### PROBLEM REQUIREMENTS
Locate and copy each line in the data that contains the word "blue".

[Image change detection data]
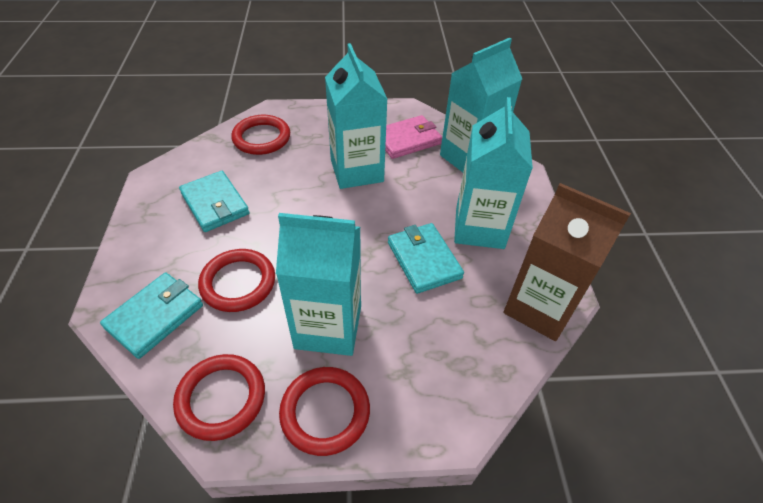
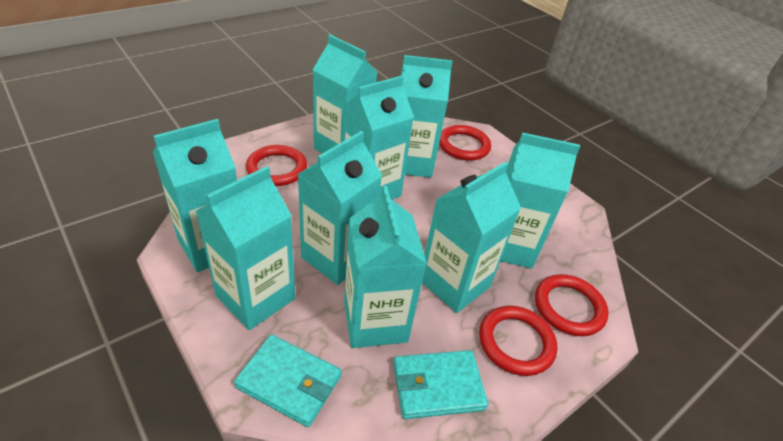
brown carton: 1 -> 0
pink wallet: 1 -> 0
turquoise carton: 4 -> 9
turquoise wallet: 3 -> 2

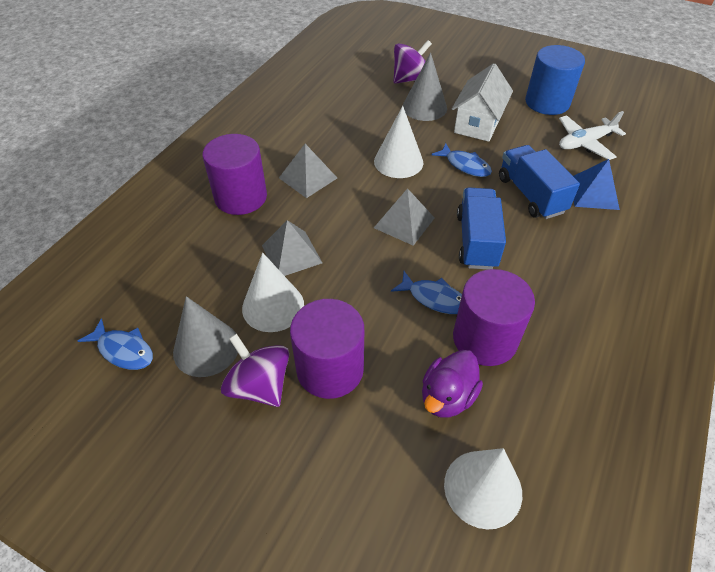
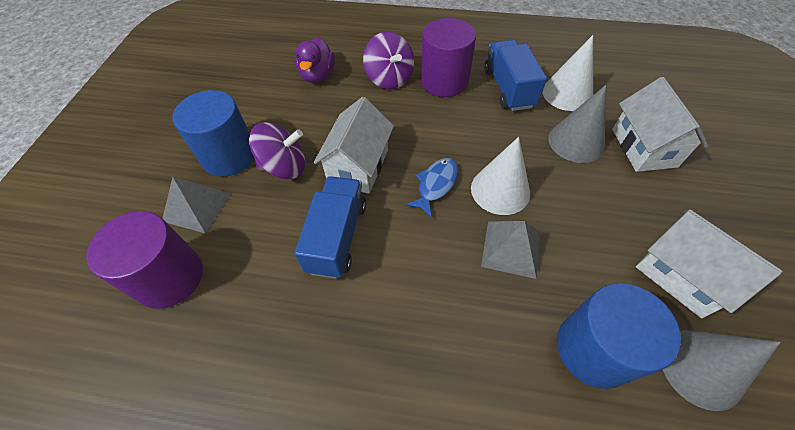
blue cylinder: 1 -> 2
blue fish: 3 -> 1
blue pyramid: 1 -> 0
grey pyramid: 3 -> 2
purple cylinder: 3 -> 2
white cone: 3 -> 2
white house: 1 -> 3
white plane: 1 -> 0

### OUTPUT FOR THIS EXERCISE
blue cylinder: 1 -> 2
blue fish: 3 -> 1
blue pyramid: 1 -> 0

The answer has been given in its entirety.